▶ _The task_: Report each line below that contains the string "tuplet". Treat uppercase and lowercase letters as different.

Items listed in a dataset

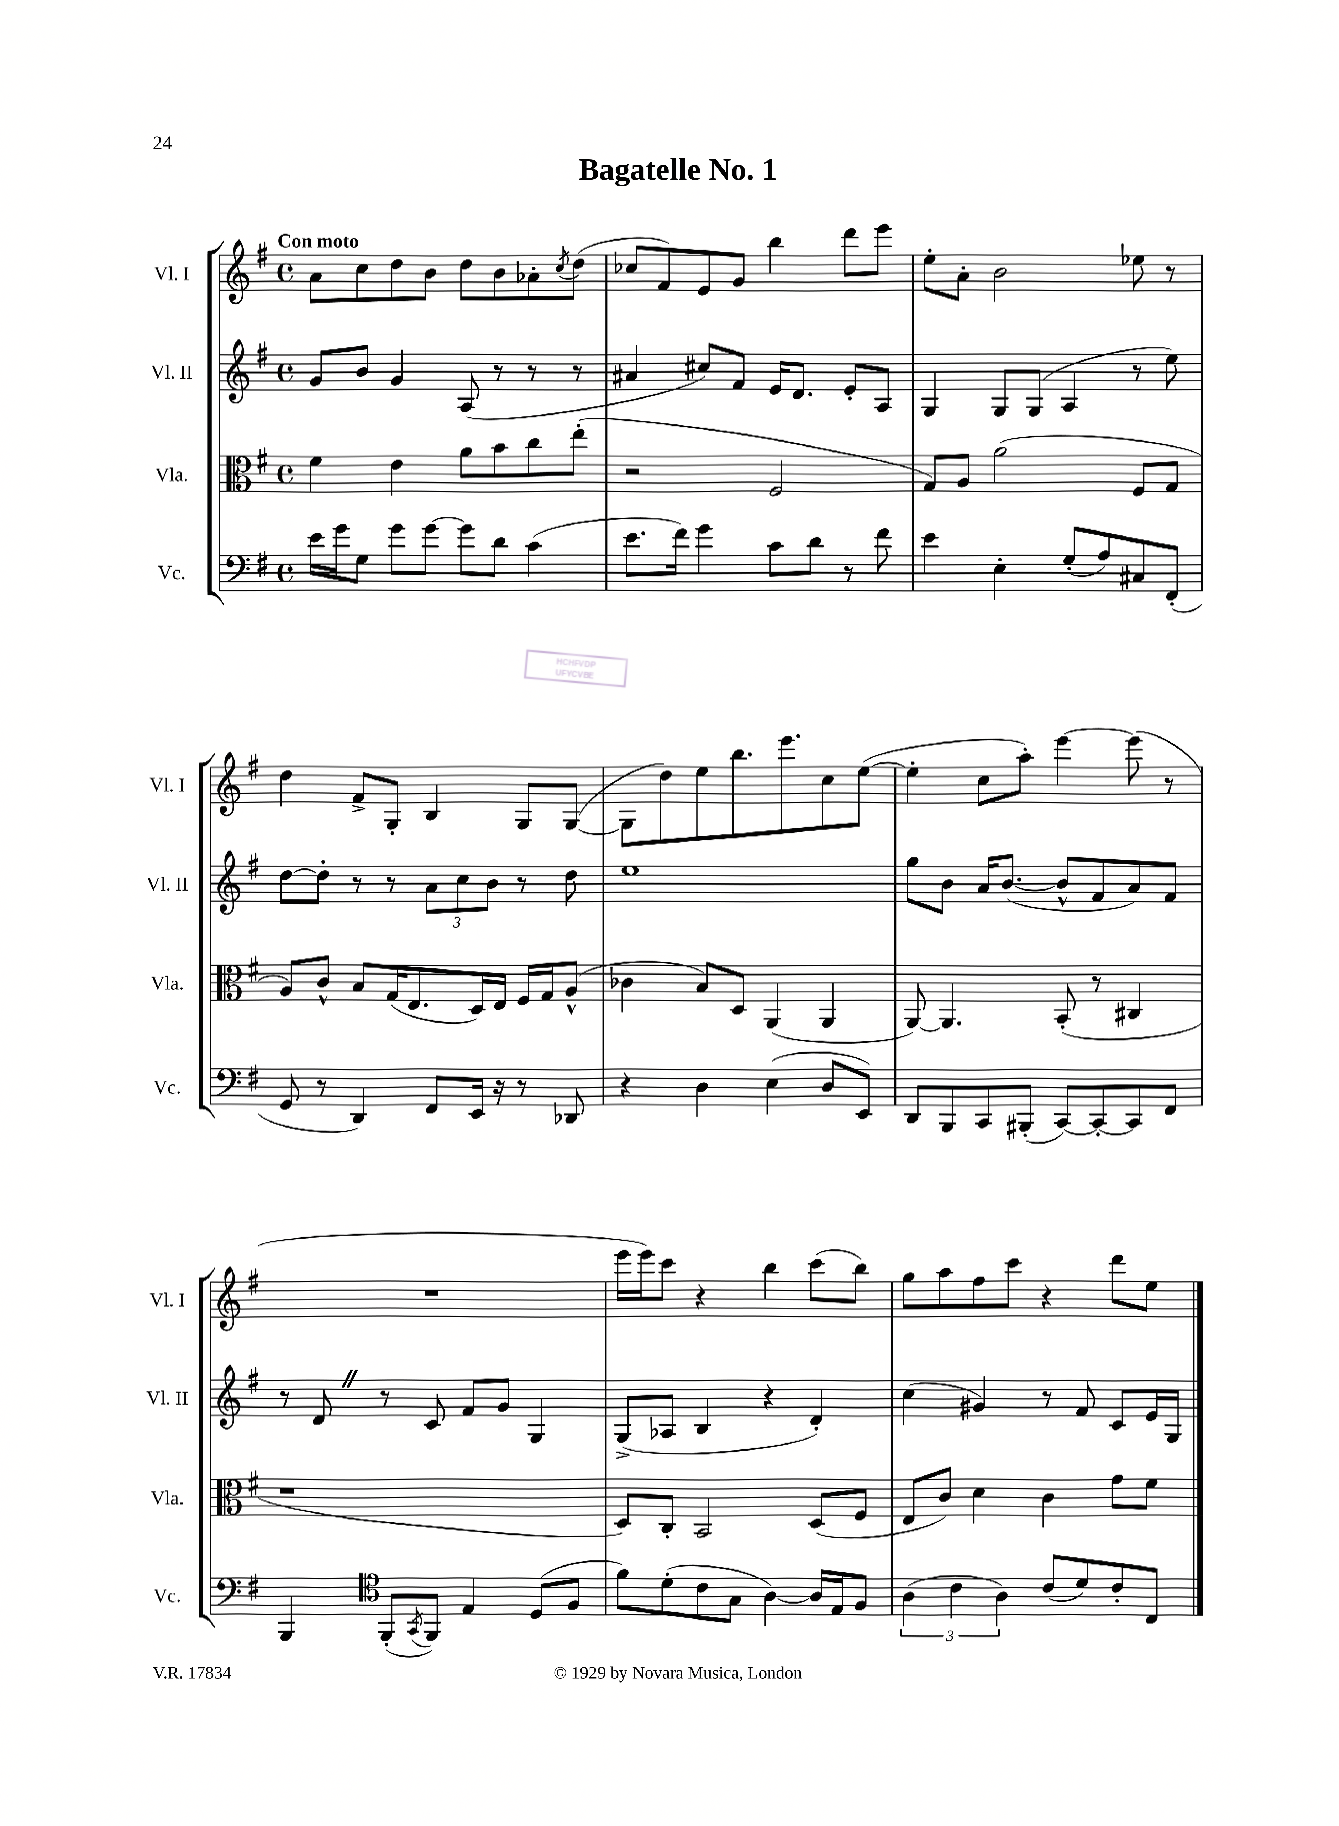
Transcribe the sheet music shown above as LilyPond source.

\header { title = "Bagatelle No. 1" }
<<
\new StaffGroup <<
\new Staff = "s0" \with { instrumentName = "Vl. I" shortInstrumentName = "Vl. I" } {
    \clef treble \key g \major \defaultTimeSignature \time 4/4 \tempo "Con moto"
    a'8 c''8 d''8 b'8 d''8 b'8 aes'8-. \acciaccatura { c''8 } d''8( |
    ces''8 fis'8) e'8 g'8 b''4 d'''8 e'''8 |
    e''8-. a'8-. b'2 ees''8 r8 |
    d''4 fis'8-> g8-. b4 g8 g8~( |
    g8 d''8) e''8 b''8. e'''8. c''8 e''8~( |
    e''4-. c''8 a''8-.) e'''4~ e'''8( r8 |
    R1 |
    e'''16 e'''16) c'''8 r4 b''4 c'''8( b''8) |
    g''8 a''8 fis''8 c'''8 r4 d'''8 e''8 \bar "|." |
}
\new Staff = "s1" \with { instrumentName = "Vl. II" shortInstrumentName = "Vl. II" } {
    \clef treble \key g \major \defaultTimeSignature \time 4/4
    g'8 b'8 g'4 a8( r8 r8 r8 |
    ais'4 cis''8) fis'8 e'16 d'8. e'8-. a8 |
    g4 g8 g8( a4 r8 e''8) |
    d''8~ d''8-. r8 r8 \tuplet 3/2 { a'8 c''8 b'8 } r8 d''8 |
    e''1 |
    g''8 b'8 a'16 b'8.~( b'8-^ fis'8 a'8) fis'8 |
    r8 d'8 \once \override BreathingSign.text = \markup { \musicglyph "scripts.caesura.straight" } \breathe r8 c'8 fis'8 g'8 g4 |
    g8->( aes8 b4 r4 d'4-.) |
    c''4( gis'4) r8 fis'8 c'8 e'16 g16 \bar "|." |
}
\new Staff = "s2" \with { instrumentName = "Vla." shortInstrumentName = "Vla." } {
    \clef alto \key g \major \defaultTimeSignature \time 4/4
    fis'4 e'4 a'8 b'8 c''8 e''8-.( |
    r2 fis2 |
    g8) a8 a'2( fis8 g8 |
    a8) c'8-^ b8 g16( e8. d16) e16 fis16 g16 a8-^( |
    ces'4 b8) d8 a,4( a,4 |
    a,8~) a,4. b,8-.( r8 cis4 |
    r1 |
    d8) c8-. b,2 d8( fis8 |
    e8 c'8) d'4 c'4 g'8 fis'8 \bar "|." |
}
\new Staff = "s3" \with { instrumentName = "Vc." shortInstrumentName = "Vc." } {
    \clef bass \key g \major \defaultTimeSignature \time 4/4
    e'16 g'16 g8 g'8 g'8~ g'8 d'8 c'4( |
    e'8. fis'16) g'4 c'8 d'8 r8 fis'8 |
    e'4 e4-. g8-.( a8) cis8 fis,8-.( |
    g,8 r8 d,4) fis,8 e,16 r16 r8 des,8 |
    r4 d4 e4( d8 e,8) |
    d,8 b,,8 c,8 bis,,8-.( c,8~) c,8~-. c,8 fis,8 |
    b,,4 \clef tenor fis,8-.( \acciaccatura { g,8 } fis,8) e4 d8( fis8 |
    fis'8) d'8-.( c'8 g8 a4~) a16 e16 fis8 |
    \tuplet 3/2 { a4( c'4 a4) } c'8( d'8) c'8-. c8 \bar "|." |
}
>>
>>
\layout { \context { \Score \remove "Bar_number_engraver" } }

▶ _Written response_:
    d''8~ d''8-. r8 r8 \tuplet 3/2 { a'8 c''8 b'8 } r8 d''8 |
    \tuplet 3/2 { a4( c'4 a4) } c'8( d'8) c'8-. c8 \bar "|." |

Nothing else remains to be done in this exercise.